● LISTED ENTRIES:
▽

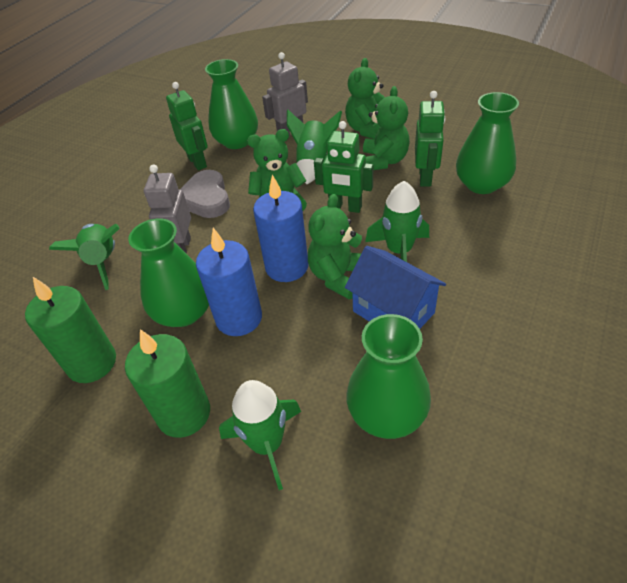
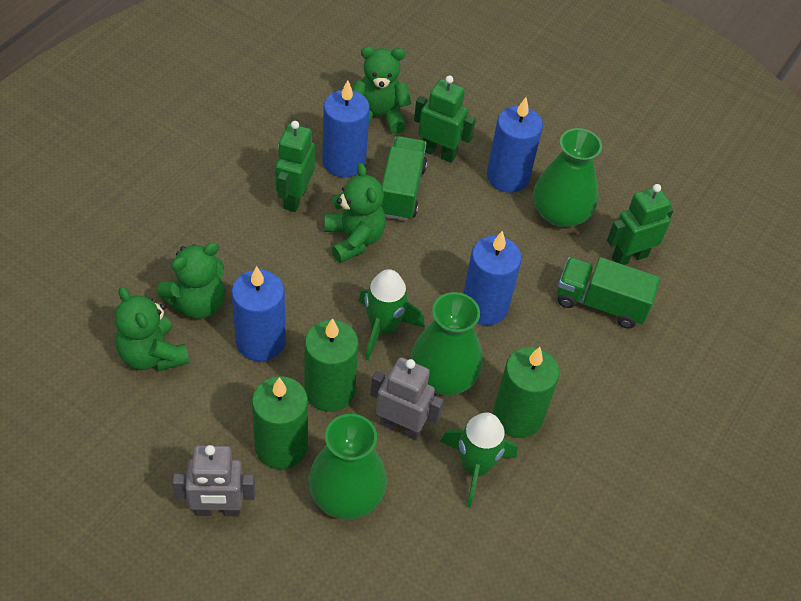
blue candle: 2 -> 4
blue house: 1 -> 0
green candle: 2 -> 3
green rocket: 4 -> 2
green truck: 0 -> 2
green vase: 4 -> 3
grey heart: 1 -> 0

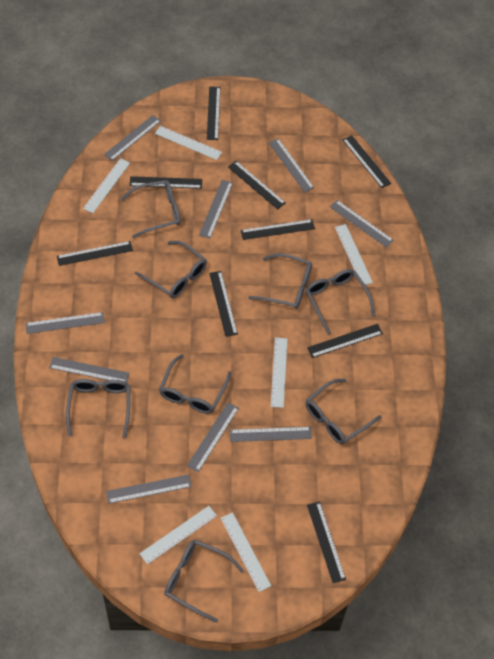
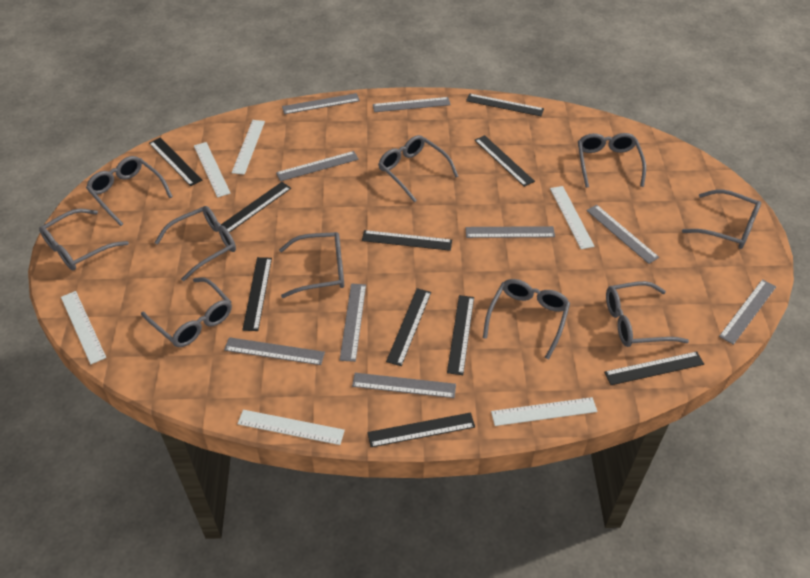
black ruler: 9 -> 10
grey glasses: 8 -> 10

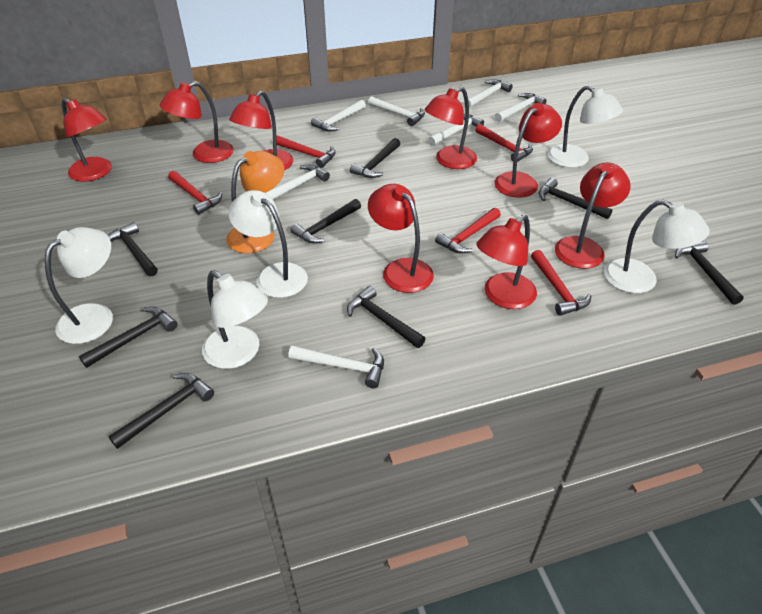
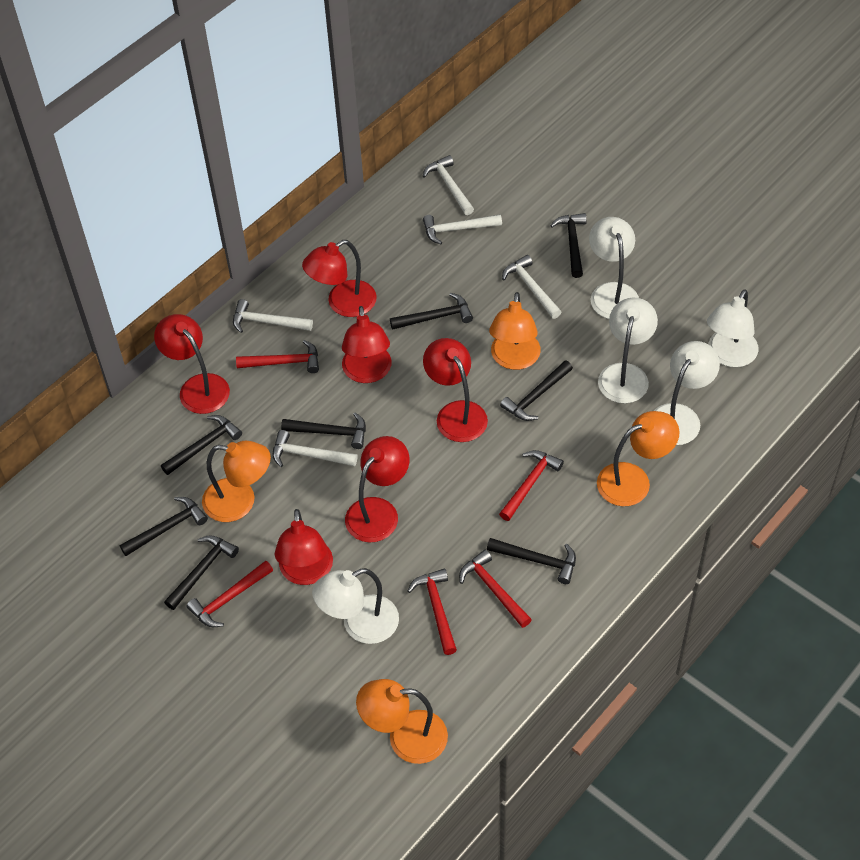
orange lamp: 1 -> 4
red lamp: 8 -> 6
white hammer: 7 -> 5

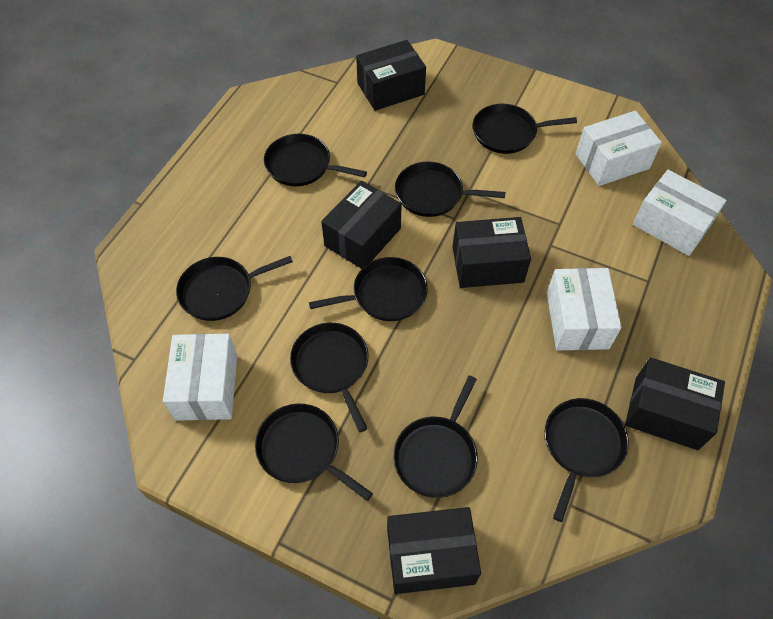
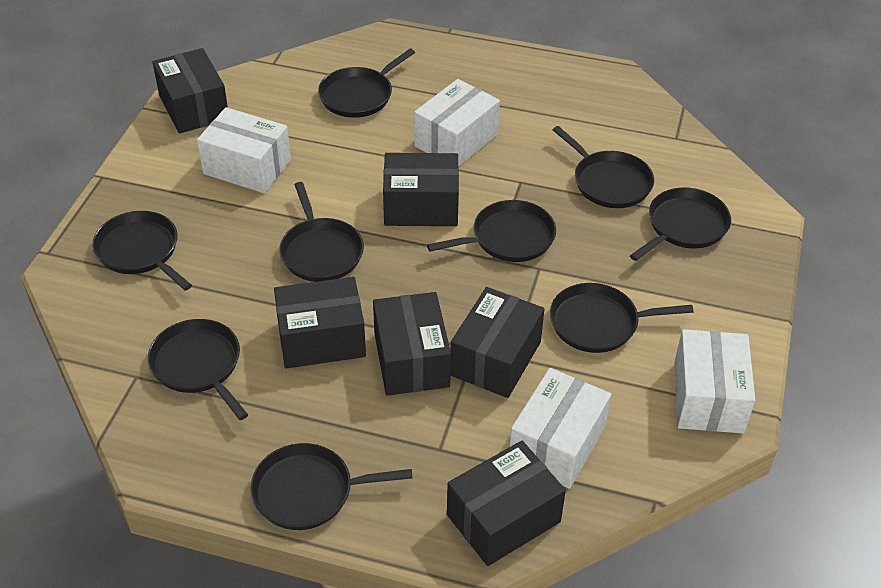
black box: 5 -> 6

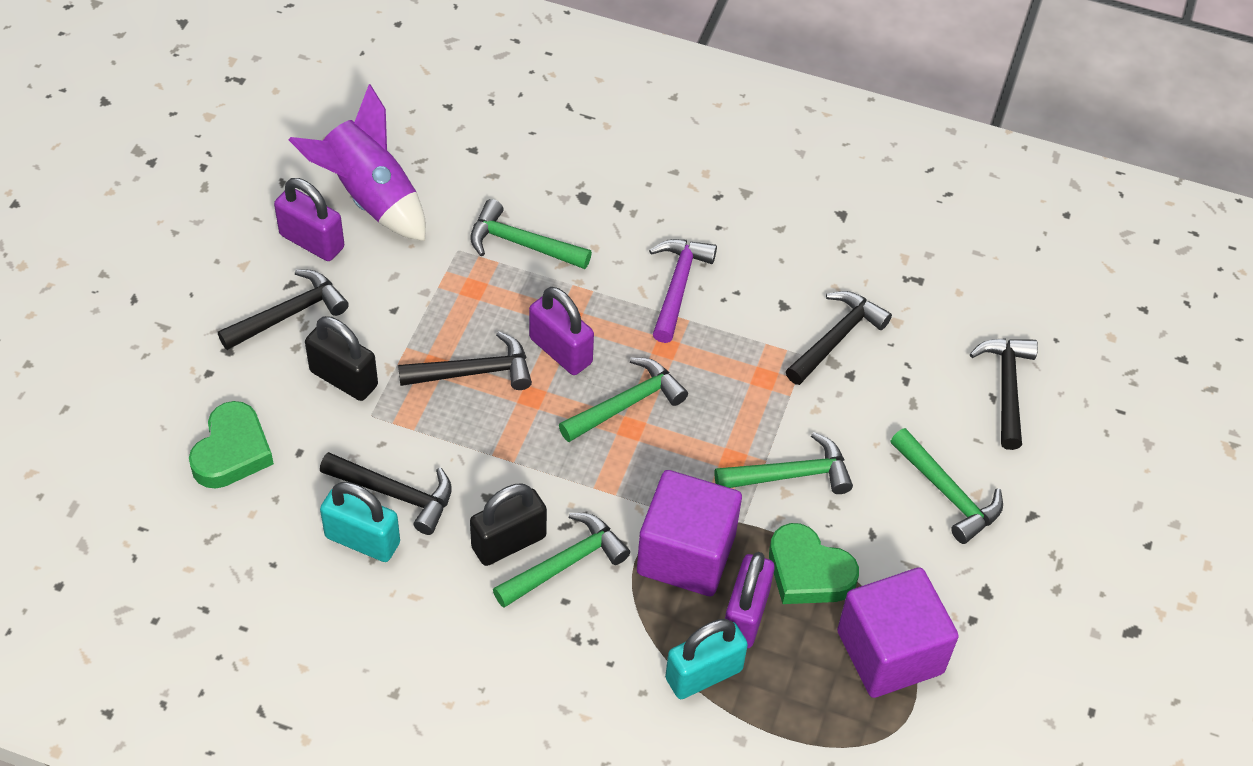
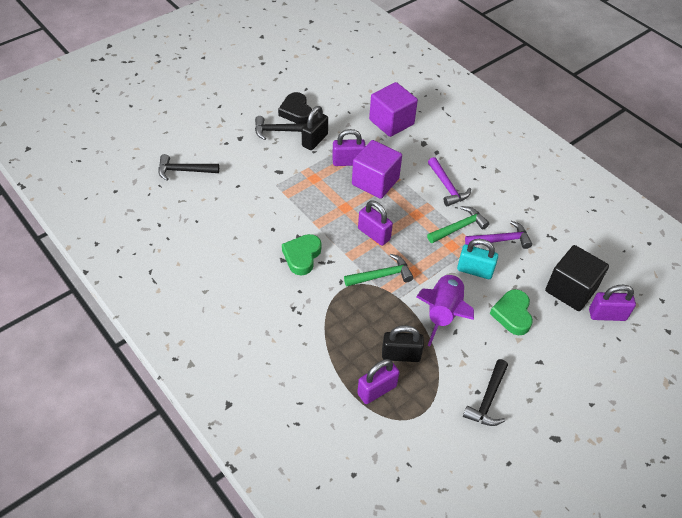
black cube: 0 -> 1
black hammer: 5 -> 3
black heart: 0 -> 1
green hammer: 5 -> 2
purple hammer: 1 -> 2
purple padlock: 3 -> 4
turquoise padlock: 2 -> 1

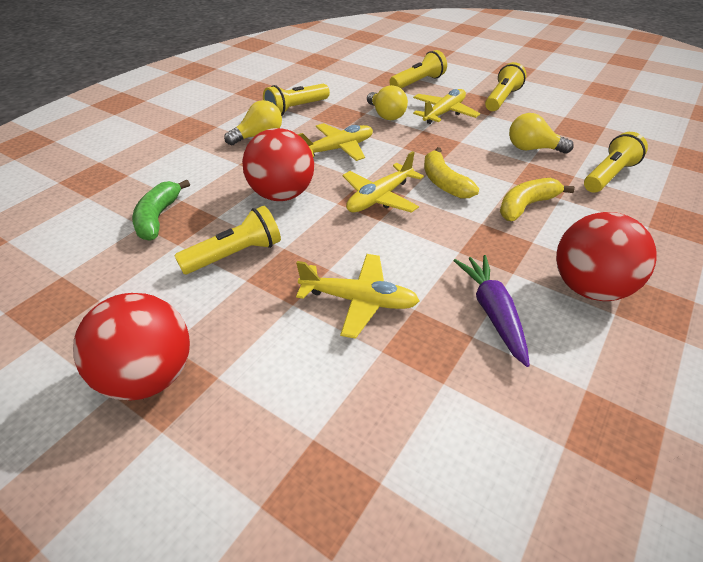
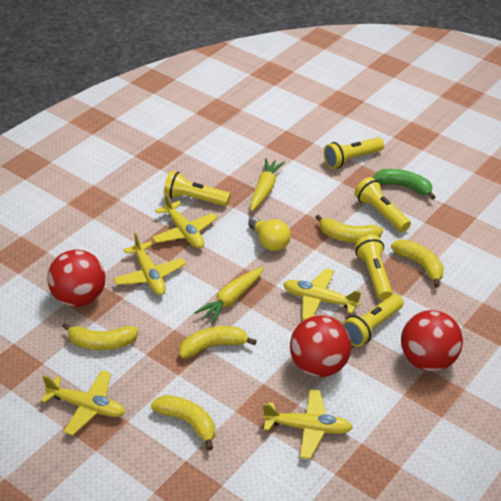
purple carrot: 1 -> 0
yellow banana: 2 -> 5
yellow carrot: 0 -> 2
yellow light bulb: 3 -> 1
yellow plane: 4 -> 5

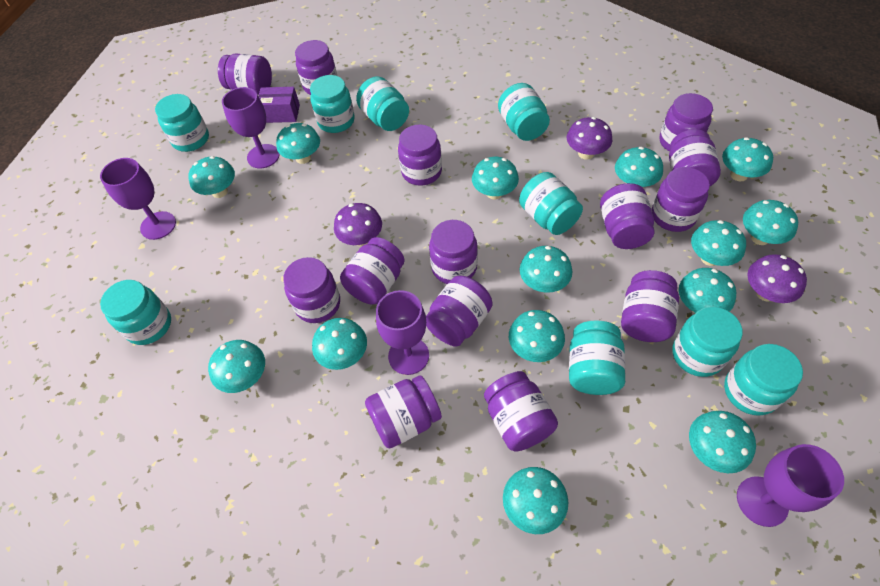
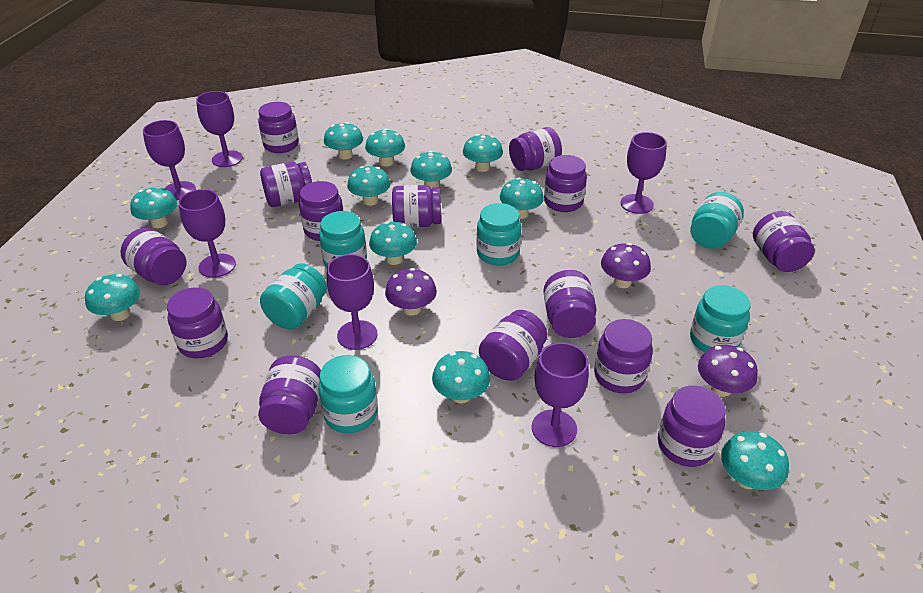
purple box: 1 -> 0
purple goblet: 4 -> 6
turquoise jar: 9 -> 6
turquoise mushroom: 14 -> 11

△

● GOAL OF THE EXERCISE: Take the material above and set it down exactly, minus the images.

● RESULT OF THE TASK:
blue candle: 2 -> 4
blue house: 1 -> 0
green candle: 2 -> 3
green rocket: 4 -> 2
green truck: 0 -> 2
green vase: 4 -> 3
grey heart: 1 -> 0

black ruler: 9 -> 10
grey glasses: 8 -> 10

orange lamp: 1 -> 4
red lamp: 8 -> 6
white hammer: 7 -> 5

black box: 5 -> 6

black cube: 0 -> 1
black hammer: 5 -> 3
black heart: 0 -> 1
green hammer: 5 -> 2
purple hammer: 1 -> 2
purple padlock: 3 -> 4
turquoise padlock: 2 -> 1

purple carrot: 1 -> 0
yellow banana: 2 -> 5
yellow carrot: 0 -> 2
yellow light bulb: 3 -> 1
yellow plane: 4 -> 5

purple box: 1 -> 0
purple goblet: 4 -> 6
turquoise jar: 9 -> 6
turquoise mushroom: 14 -> 11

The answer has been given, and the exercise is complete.